**Problem**
How many of the lines below contain "cyan"? Reply with only that figure.

**Supplied data**
=== Begin Enclosure ===

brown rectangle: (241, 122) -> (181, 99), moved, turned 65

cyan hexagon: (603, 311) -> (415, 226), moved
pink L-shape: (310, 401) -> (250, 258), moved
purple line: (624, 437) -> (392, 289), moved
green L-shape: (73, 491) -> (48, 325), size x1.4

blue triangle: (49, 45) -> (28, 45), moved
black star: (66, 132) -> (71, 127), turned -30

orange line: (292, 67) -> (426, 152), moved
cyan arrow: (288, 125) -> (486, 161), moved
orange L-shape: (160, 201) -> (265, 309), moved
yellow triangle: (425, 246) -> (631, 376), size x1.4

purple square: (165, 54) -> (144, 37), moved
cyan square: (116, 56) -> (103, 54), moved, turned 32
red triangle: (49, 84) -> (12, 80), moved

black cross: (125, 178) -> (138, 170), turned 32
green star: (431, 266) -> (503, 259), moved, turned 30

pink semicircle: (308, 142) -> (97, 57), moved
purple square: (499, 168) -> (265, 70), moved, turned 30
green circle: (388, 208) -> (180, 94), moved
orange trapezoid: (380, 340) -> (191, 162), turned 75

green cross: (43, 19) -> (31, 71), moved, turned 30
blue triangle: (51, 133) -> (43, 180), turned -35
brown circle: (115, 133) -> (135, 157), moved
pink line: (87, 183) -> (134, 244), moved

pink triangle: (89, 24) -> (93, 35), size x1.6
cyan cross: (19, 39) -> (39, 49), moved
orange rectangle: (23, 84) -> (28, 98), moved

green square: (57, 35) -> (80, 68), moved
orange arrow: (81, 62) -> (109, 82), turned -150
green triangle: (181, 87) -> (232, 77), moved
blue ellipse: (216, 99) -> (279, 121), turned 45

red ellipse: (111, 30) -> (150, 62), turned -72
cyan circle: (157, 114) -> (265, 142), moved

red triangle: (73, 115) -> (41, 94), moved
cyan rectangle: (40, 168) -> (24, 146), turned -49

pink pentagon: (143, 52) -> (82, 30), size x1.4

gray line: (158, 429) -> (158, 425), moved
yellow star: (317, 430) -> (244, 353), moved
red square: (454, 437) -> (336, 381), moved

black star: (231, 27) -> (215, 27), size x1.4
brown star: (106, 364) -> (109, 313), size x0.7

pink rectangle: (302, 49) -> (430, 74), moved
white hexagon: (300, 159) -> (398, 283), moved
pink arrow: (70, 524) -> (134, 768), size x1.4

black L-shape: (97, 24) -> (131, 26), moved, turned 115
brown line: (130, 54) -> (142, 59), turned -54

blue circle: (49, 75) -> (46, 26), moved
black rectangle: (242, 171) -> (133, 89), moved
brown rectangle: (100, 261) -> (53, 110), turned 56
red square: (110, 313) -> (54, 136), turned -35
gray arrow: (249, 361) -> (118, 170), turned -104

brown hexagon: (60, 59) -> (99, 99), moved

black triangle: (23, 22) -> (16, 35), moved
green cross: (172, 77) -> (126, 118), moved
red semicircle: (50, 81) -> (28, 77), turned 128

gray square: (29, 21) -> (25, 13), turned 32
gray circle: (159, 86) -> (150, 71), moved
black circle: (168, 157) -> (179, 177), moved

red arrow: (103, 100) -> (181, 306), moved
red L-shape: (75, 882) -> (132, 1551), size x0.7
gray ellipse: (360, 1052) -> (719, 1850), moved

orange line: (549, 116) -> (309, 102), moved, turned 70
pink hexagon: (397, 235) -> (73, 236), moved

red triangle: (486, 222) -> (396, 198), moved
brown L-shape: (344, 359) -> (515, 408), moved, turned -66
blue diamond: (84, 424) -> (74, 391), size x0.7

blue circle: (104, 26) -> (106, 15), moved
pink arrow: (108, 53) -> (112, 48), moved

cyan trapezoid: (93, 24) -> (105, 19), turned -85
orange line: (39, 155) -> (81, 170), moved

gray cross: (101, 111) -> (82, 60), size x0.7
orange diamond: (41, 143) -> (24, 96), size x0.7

=== End Enclosure ===

**Expected answer**
7